Extracted data entries
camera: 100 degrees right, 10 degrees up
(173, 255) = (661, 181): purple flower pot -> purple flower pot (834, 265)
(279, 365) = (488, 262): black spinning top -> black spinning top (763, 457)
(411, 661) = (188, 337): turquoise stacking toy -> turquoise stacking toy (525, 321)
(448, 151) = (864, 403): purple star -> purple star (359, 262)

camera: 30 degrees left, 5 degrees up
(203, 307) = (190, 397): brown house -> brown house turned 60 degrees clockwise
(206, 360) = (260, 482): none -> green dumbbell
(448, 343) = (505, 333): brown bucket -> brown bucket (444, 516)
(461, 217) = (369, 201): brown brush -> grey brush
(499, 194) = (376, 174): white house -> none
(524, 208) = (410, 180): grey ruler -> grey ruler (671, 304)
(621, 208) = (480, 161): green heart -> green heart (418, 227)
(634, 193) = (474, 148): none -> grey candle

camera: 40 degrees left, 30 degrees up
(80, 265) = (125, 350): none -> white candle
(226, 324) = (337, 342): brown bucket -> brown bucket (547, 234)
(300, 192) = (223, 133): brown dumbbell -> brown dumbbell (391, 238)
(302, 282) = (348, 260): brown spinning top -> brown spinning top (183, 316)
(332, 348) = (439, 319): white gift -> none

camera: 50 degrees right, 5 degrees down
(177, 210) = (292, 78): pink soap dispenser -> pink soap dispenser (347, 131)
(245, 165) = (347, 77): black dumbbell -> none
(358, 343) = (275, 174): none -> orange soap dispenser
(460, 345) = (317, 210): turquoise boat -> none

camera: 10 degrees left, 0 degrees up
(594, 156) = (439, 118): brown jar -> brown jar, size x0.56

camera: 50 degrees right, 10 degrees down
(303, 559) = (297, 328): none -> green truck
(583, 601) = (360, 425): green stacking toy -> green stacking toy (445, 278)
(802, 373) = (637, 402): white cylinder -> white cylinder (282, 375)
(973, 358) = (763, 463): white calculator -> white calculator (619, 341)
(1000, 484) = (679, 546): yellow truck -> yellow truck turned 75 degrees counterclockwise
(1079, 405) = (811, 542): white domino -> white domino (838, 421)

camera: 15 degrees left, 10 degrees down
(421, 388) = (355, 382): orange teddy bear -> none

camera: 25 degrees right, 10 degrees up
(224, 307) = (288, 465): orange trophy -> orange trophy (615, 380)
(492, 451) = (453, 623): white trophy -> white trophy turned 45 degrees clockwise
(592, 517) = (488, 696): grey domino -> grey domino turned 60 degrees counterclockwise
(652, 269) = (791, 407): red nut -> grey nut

ASSIGNMENT
Pull out all lines from the entries above that include the word "green".

WRITTEN RESPONSE
(206, 360) = (260, 482): none -> green dumbbell
(621, 208) = (480, 161): green heart -> green heart (418, 227)
(303, 559) = (297, 328): none -> green truck
(583, 601) = (360, 425): green stacking toy -> green stacking toy (445, 278)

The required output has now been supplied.